■ **PROBLEM REQUIREMENTS**
Copy every row below word for word, leaving out the pictures.

■ **EXERCISE INPUT**
──────────
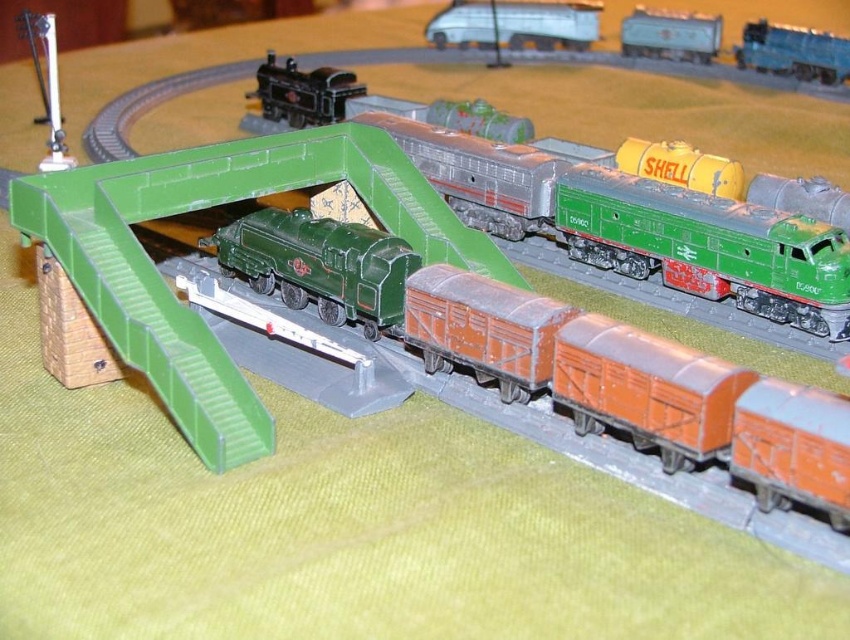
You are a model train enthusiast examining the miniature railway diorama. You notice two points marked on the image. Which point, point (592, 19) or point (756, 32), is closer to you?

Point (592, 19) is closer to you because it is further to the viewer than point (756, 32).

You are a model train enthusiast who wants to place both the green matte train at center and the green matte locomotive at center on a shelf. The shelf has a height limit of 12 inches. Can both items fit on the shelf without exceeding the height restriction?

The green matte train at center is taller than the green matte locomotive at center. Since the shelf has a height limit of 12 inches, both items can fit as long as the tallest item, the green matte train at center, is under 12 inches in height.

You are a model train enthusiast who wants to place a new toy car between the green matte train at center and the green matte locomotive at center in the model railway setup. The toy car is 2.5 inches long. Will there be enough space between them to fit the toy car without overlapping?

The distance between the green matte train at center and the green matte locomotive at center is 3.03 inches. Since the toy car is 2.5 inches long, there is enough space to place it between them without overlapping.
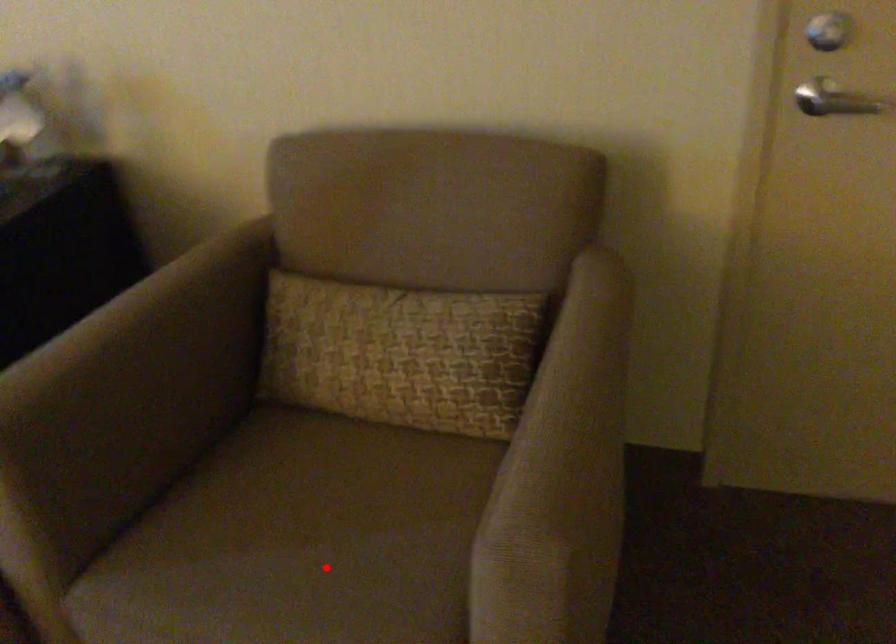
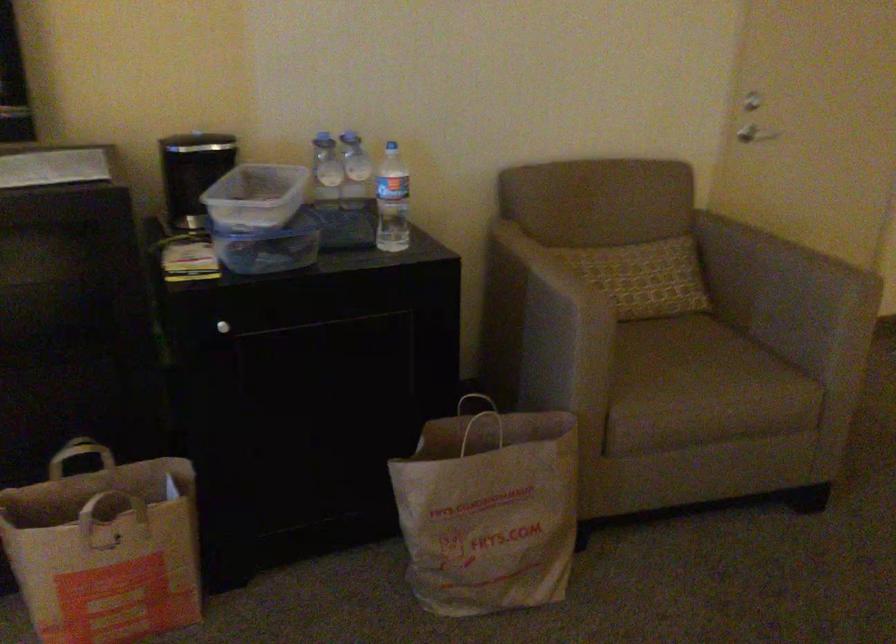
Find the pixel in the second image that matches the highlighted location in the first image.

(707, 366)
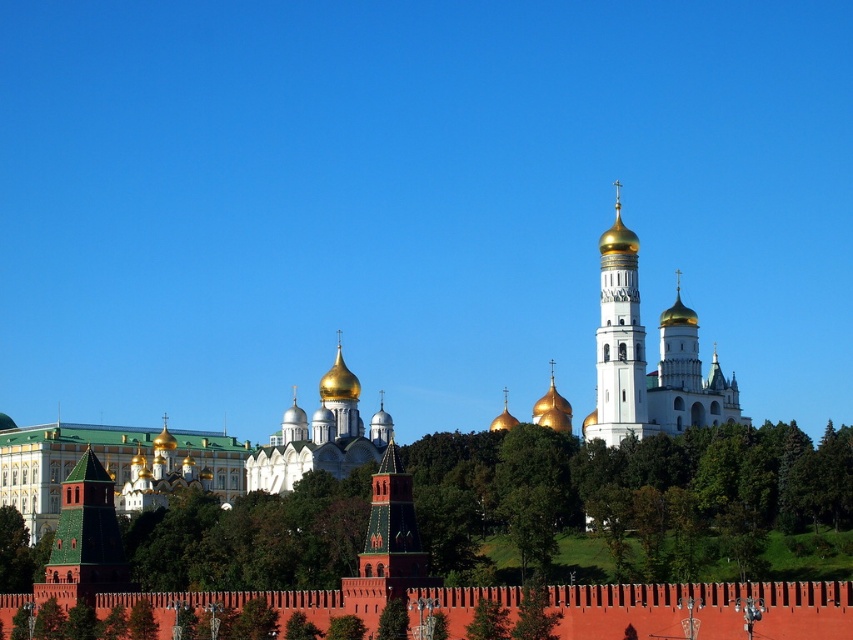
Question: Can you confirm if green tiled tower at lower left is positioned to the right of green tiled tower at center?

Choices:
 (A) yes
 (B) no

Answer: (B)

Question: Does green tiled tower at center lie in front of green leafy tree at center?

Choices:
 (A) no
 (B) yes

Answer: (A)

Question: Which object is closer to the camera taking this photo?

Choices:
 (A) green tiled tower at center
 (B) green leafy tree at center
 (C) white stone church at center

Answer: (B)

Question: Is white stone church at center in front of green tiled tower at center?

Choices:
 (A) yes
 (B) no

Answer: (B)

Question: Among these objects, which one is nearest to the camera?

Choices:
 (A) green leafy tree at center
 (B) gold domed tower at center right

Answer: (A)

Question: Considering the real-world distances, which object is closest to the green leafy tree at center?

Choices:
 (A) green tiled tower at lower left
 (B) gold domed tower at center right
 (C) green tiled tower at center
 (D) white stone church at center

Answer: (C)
──────────
■ **SOLUTION FOR THIS TASK**
You are a model train enthusiast examining the miniature railway diorama. You notice two points marked on the image. Which point, point (592, 19) or point (756, 32), is closer to you?

Point (592, 19) is closer to you because it is further to the viewer than point (756, 32).

You are a model train enthusiast who wants to place both the green matte train at center and the green matte locomotive at center on a shelf. The shelf has a height limit of 12 inches. Can both items fit on the shelf without exceeding the height restriction?

The green matte train at center is taller than the green matte locomotive at center. Since the shelf has a height limit of 12 inches, both items can fit as long as the tallest item, the green matte train at center, is under 12 inches in height.

You are a model train enthusiast who wants to place a new toy car between the green matte train at center and the green matte locomotive at center in the model railway setup. The toy car is 2.5 inches long. Will there be enough space between them to fit the toy car without overlapping?

The distance between the green matte train at center and the green matte locomotive at center is 3.03 inches. Since the toy car is 2.5 inches long, there is enough space to place it between them without overlapping.
Find the pixel in the second image that matches the highlighted location in the first image.

(707, 366)
Question: Can you confirm if green tiled tower at lower left is positioned to the right of green tiled tower at center?

Choices:
 (A) yes
 (B) no

Answer: (B)

Question: Does green tiled tower at center lie in front of green leafy tree at center?

Choices:
 (A) no
 (B) yes

Answer: (A)

Question: Which object is closer to the camera taking this photo?

Choices:
 (A) green tiled tower at center
 (B) green leafy tree at center
 (C) white stone church at center

Answer: (B)

Question: Is white stone church at center in front of green tiled tower at center?

Choices:
 (A) yes
 (B) no

Answer: (B)

Question: Among these objects, which one is nearest to the camera?

Choices:
 (A) green leafy tree at center
 (B) gold domed tower at center right

Answer: (A)

Question: Considering the real-world distances, which object is closest to the green leafy tree at center?

Choices:
 (A) green tiled tower at lower left
 (B) gold domed tower at center right
 (C) green tiled tower at center
 (D) white stone church at center

Answer: (C)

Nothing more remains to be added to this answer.